In the data below, find every line that has the string "cone", and copy it.

### Object correspondence data

---+---

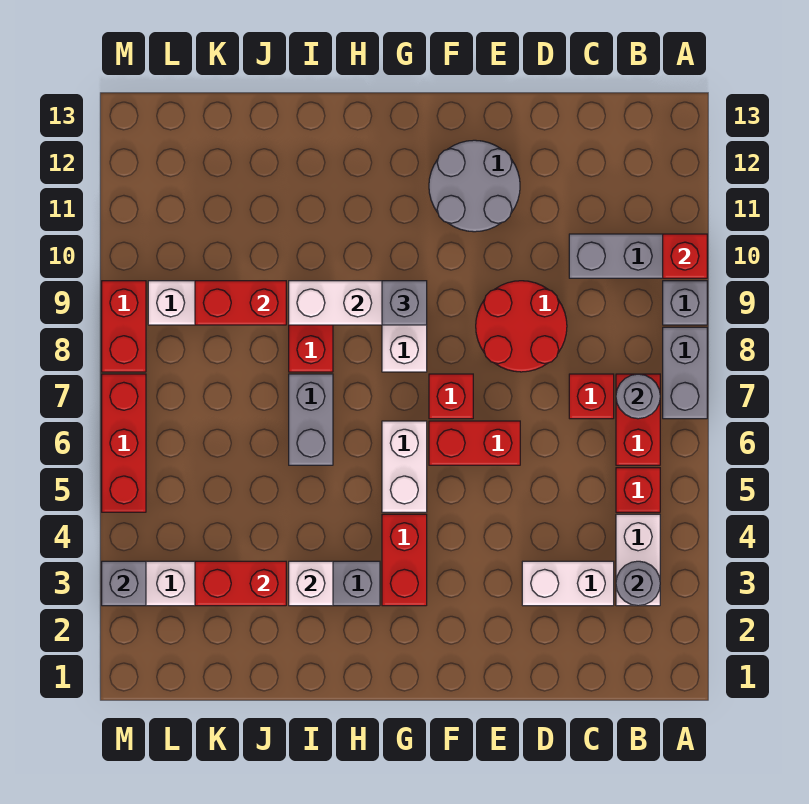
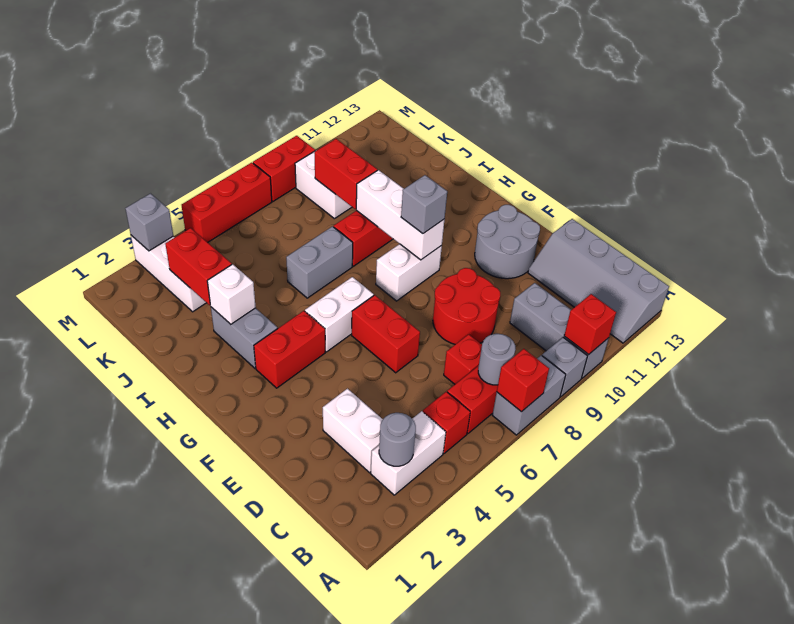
none -> grey slope A12:D13 level 1 top 13
red brick F7 level 1 -> red brick A7 level 2

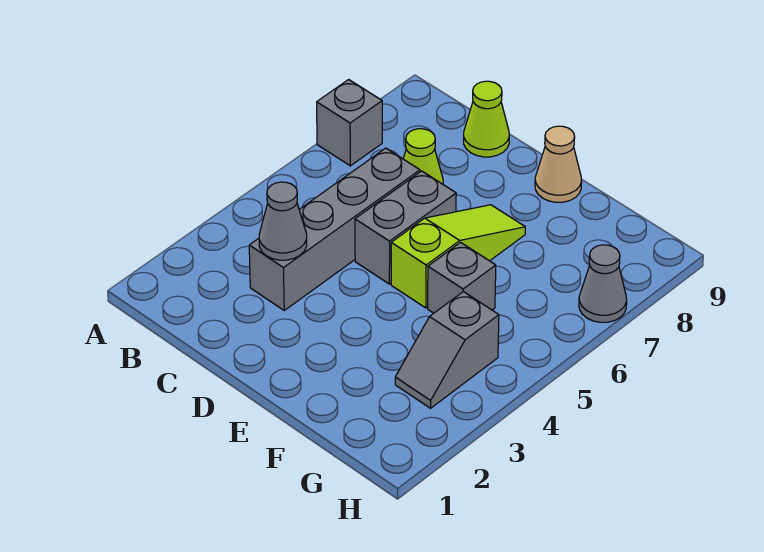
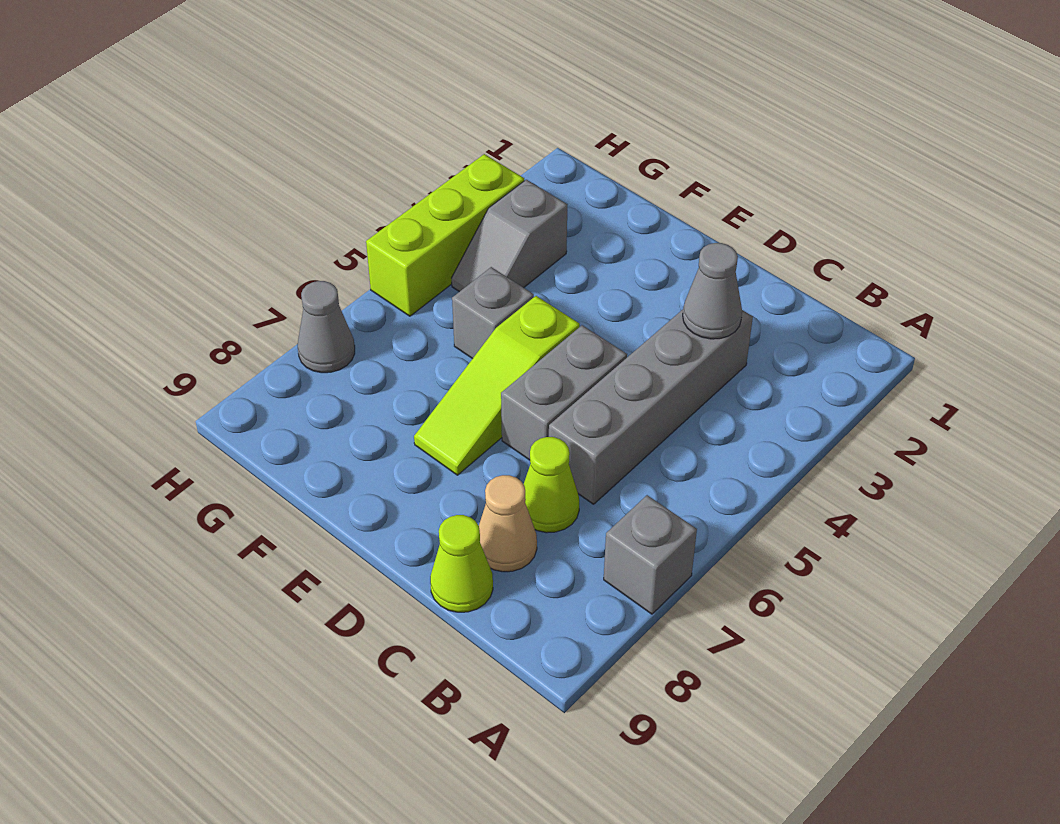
tan cone E9 level 1 -> tan cone C8 level 1
grey slope G3:G4 level 1 top 4 -> grey slope G3:G4 level 1 top 3
none -> lime brick H3:H5 level 1

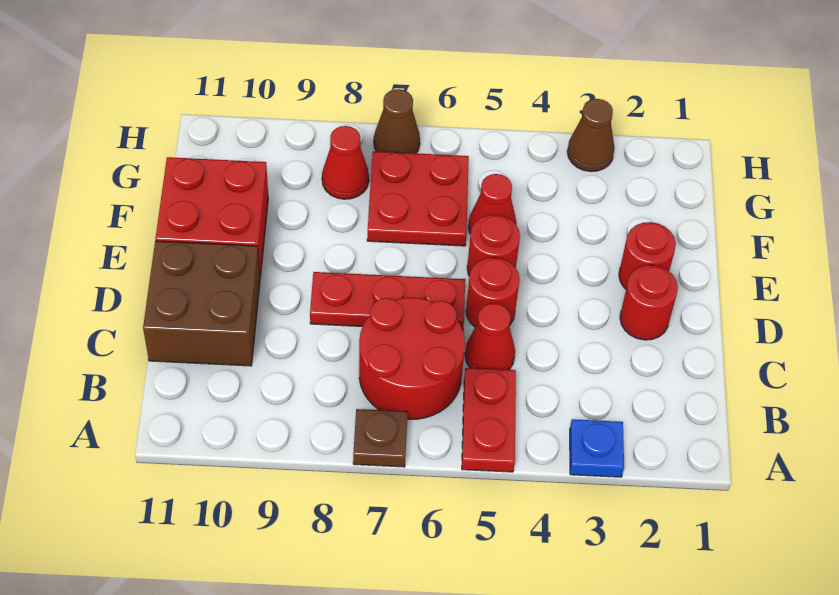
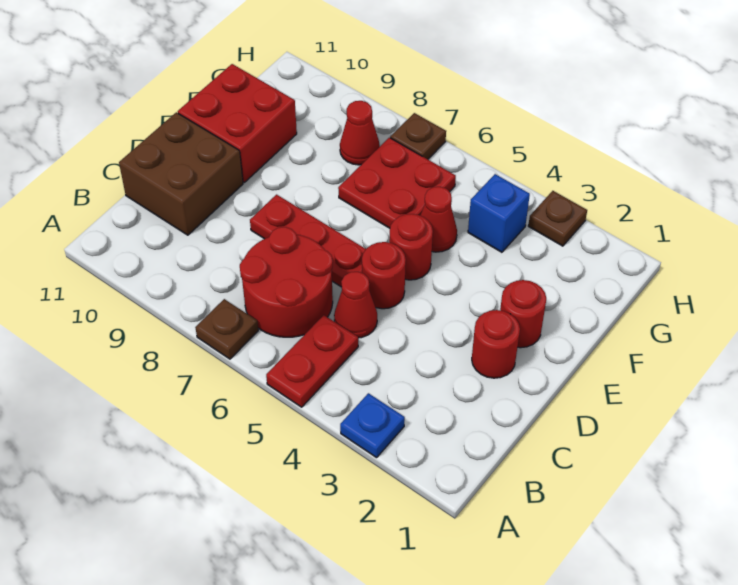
none -> blue brick G4 level 1
brown cone H3 level 1 -> brown plate H3 level 1
brown cone H7 level 1 -> brown plate H7 level 1

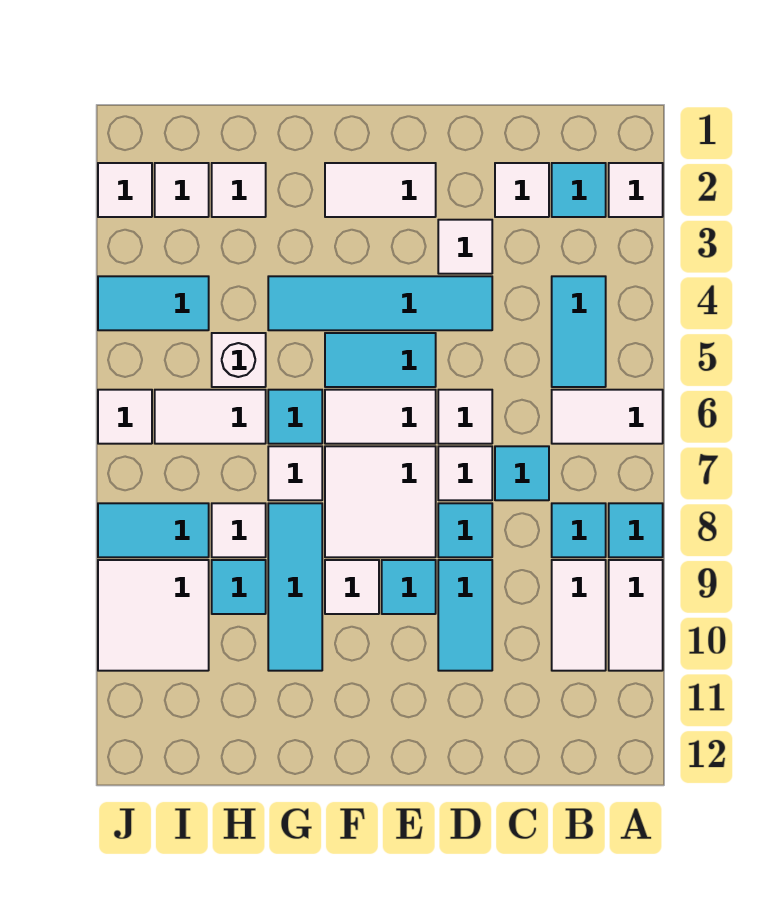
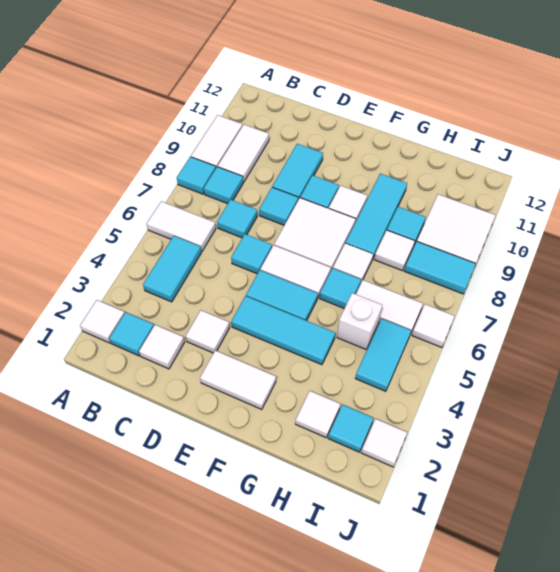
cyan tile D4:G4 level 1 -> cyan tile E4:G4 level 1
white tile D6 level 1 -> cyan tile D6 level 1
white tile D7 level 1 -> none
white tile I2 level 1 -> cyan tile I2 level 1
cyan tile I4:J4 level 1 -> cyan tile I4:I5 level 1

---+---

### Exercise response
tan cone E9 level 1 -> tan cone C8 level 1
brown cone H3 level 1 -> brown plate H3 level 1
brown cone H7 level 1 -> brown plate H7 level 1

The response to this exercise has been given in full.